* _Task directions_: Copy exactly the lines of the records below, starting at the line that contains "none -> white brick G3 level 1" and continuing through the last line, both included; omit any pictures.

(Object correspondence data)
--------

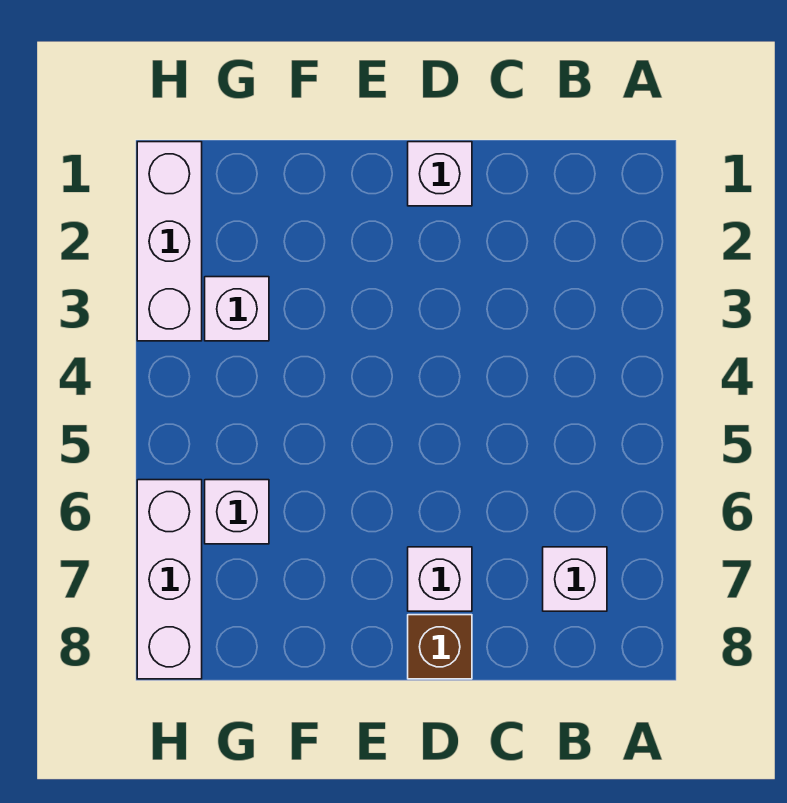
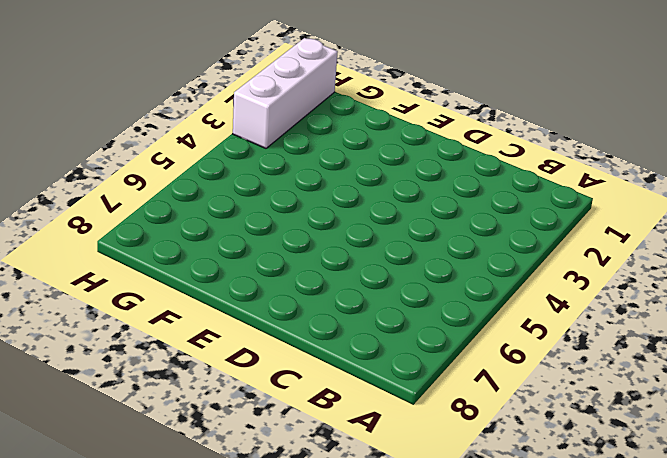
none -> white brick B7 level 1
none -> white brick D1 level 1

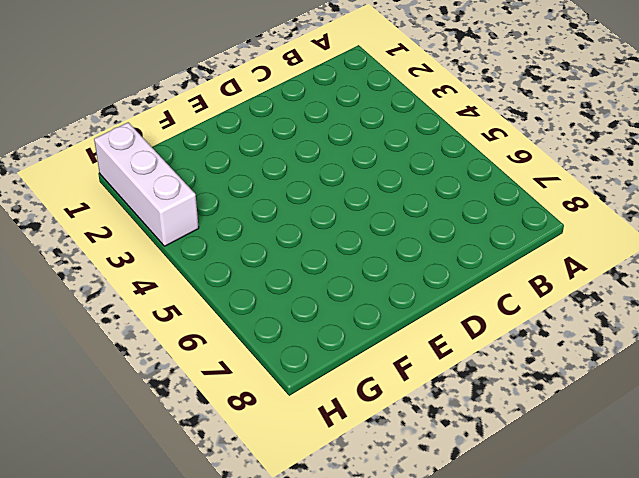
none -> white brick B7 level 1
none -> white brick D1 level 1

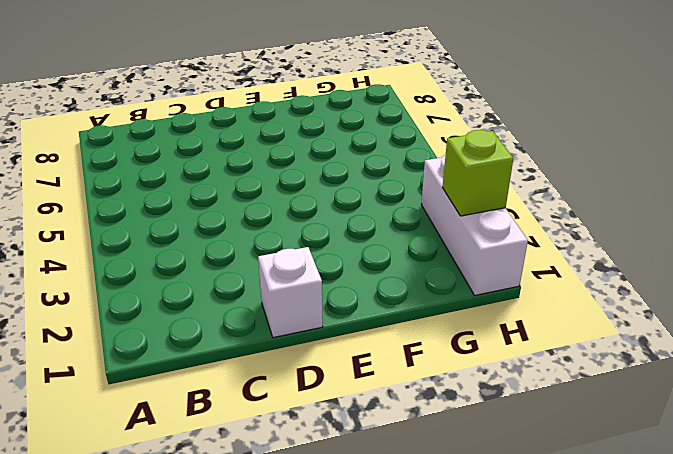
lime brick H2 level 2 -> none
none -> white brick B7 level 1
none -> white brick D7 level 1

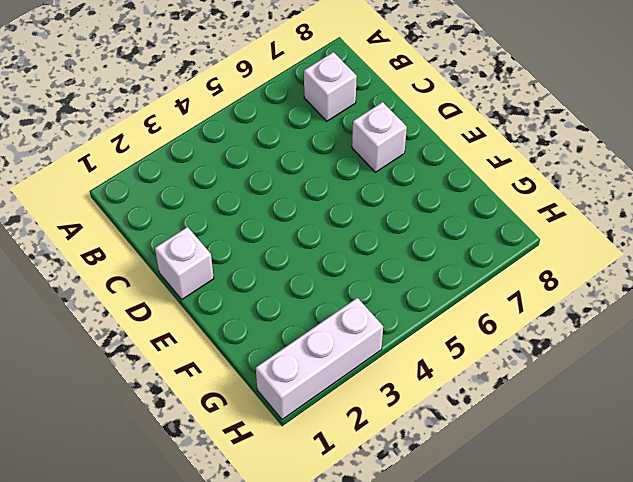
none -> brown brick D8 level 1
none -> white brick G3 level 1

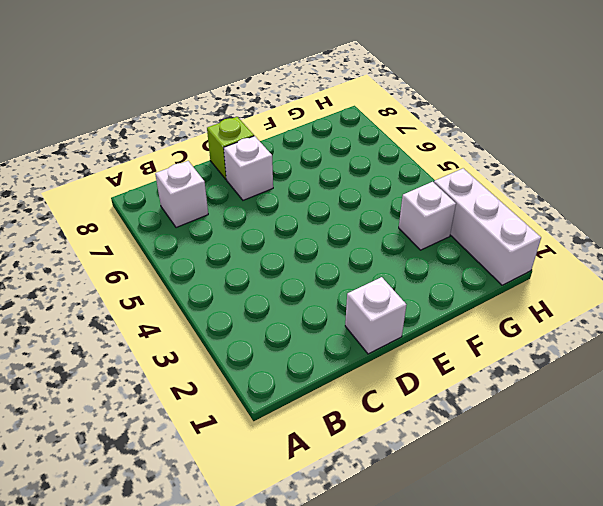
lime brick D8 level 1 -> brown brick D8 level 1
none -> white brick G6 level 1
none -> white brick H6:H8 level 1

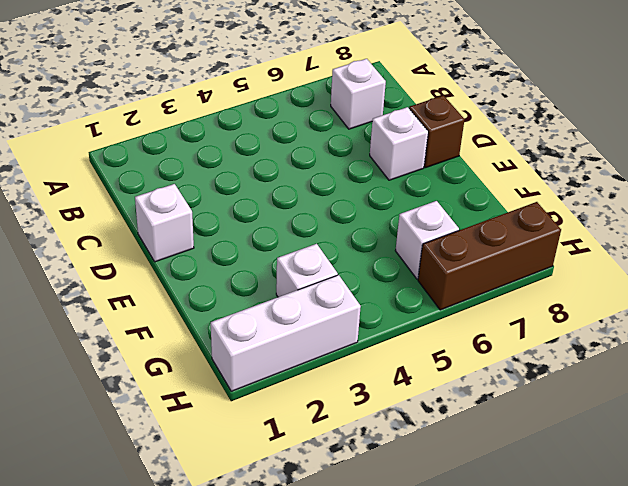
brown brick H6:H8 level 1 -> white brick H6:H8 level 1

--------

* _Answer space_:
none -> white brick G3 level 1

lime brick D8 level 1 -> brown brick D8 level 1
none -> white brick G6 level 1
none -> white brick H6:H8 level 1

brown brick H6:H8 level 1 -> white brick H6:H8 level 1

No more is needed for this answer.